[Data items]
------------------------------------------------
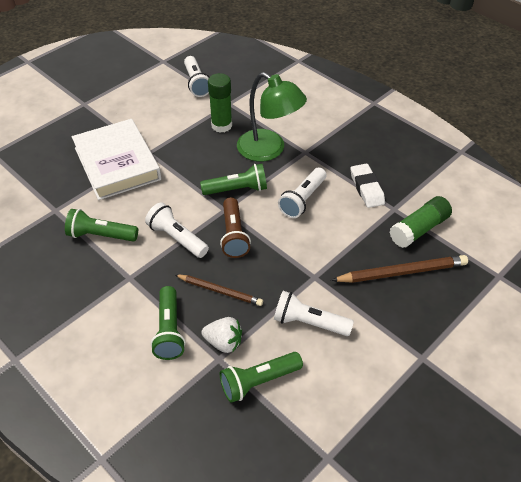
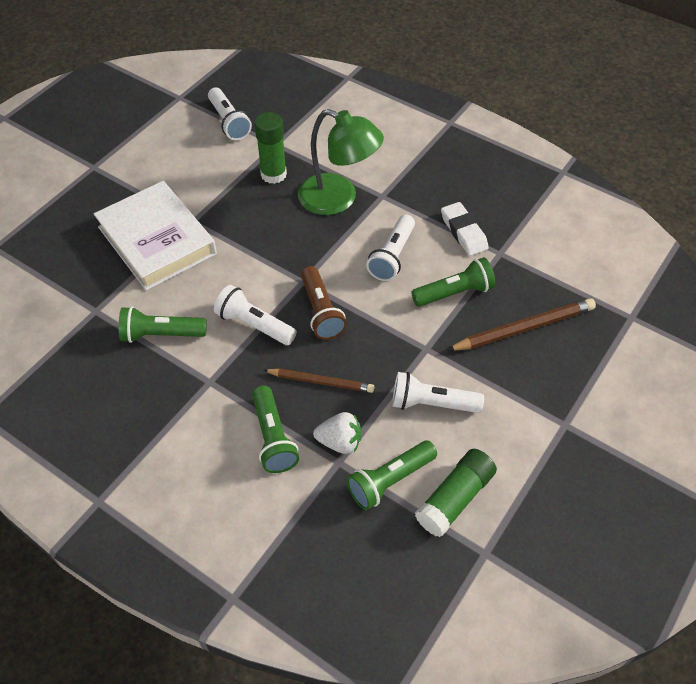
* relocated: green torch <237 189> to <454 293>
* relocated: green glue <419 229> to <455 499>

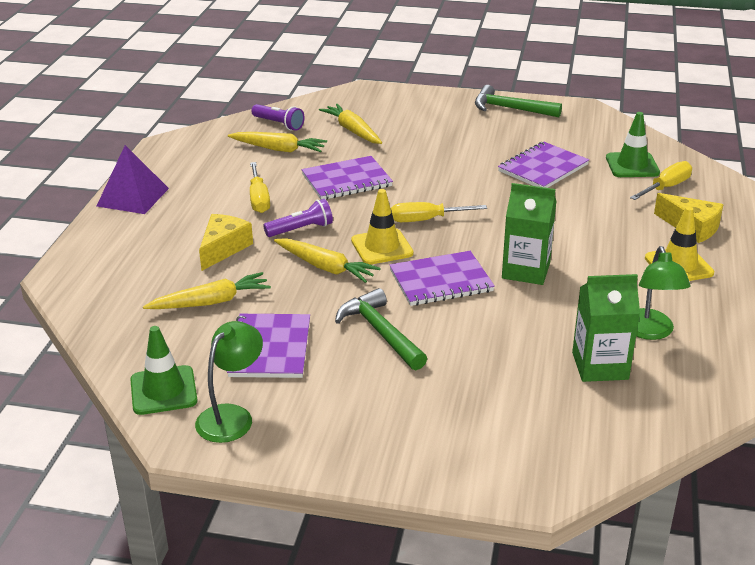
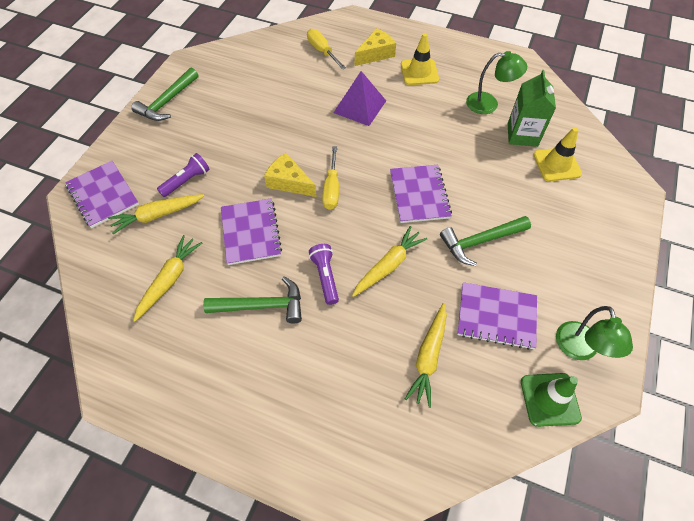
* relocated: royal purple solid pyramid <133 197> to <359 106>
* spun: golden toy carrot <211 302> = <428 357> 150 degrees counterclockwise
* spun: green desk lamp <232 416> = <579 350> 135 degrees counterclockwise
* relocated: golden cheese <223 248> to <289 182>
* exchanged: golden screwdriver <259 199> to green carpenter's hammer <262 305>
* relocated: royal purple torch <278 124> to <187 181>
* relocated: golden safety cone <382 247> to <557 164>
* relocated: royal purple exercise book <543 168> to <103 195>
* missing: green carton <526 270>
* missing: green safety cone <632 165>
------------------------------------------------
Exercise objective:
Strip the images and return the remaining data exactly.

Result of the exercise:
* relocated: green torch <237 189> to <454 293>
* relocated: green glue <419 229> to <455 499>

* relocated: royal purple solid pyramid <133 197> to <359 106>
* spun: golden toy carrot <211 302> = <428 357> 150 degrees counterclockwise
* spun: green desk lamp <232 416> = <579 350> 135 degrees counterclockwise
* relocated: golden cheese <223 248> to <289 182>
* exchanged: golden screwdriver <259 199> to green carpenter's hammer <262 305>
* relocated: royal purple torch <278 124> to <187 181>
* relocated: golden safety cone <382 247> to <557 164>
* relocated: royal purple exercise book <543 168> to <103 195>
* missing: green carton <526 270>
* missing: green safety cone <632 165>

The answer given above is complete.